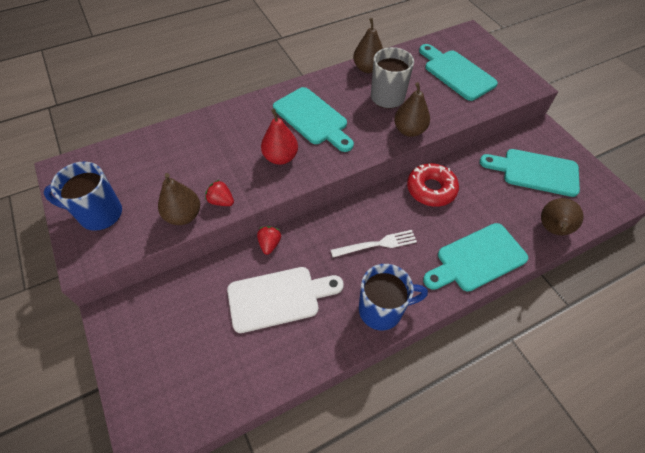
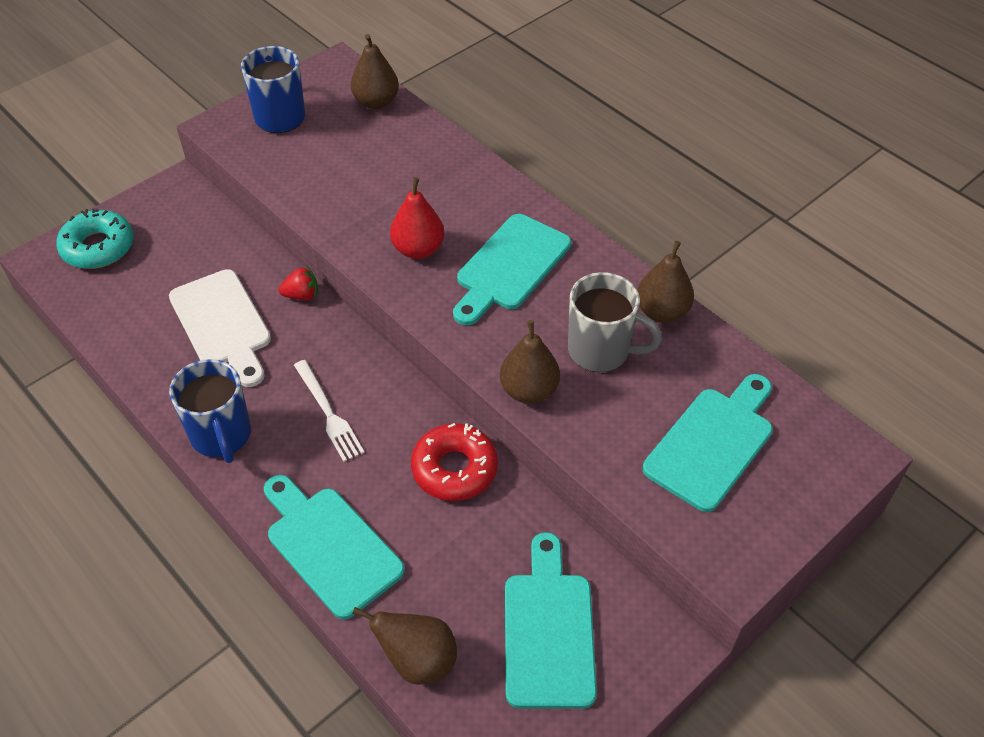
camera: 75 degrees right, 5 degrees down
(154, 387) = (98, 247): none -> turquoise donut
(183, 215) = (294, 184): brown pear -> brown pear (376, 102)
(221, 201) = (325, 211): red strawberry -> none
======
Description of the task
Repeat the listing exactly, minus its pictures.

Solution for this problem
camera: 75 degrees right, 5 degrees down
(154, 387) = (98, 247): none -> turquoise donut
(183, 215) = (294, 184): brown pear -> brown pear (376, 102)
(221, 201) = (325, 211): red strawberry -> none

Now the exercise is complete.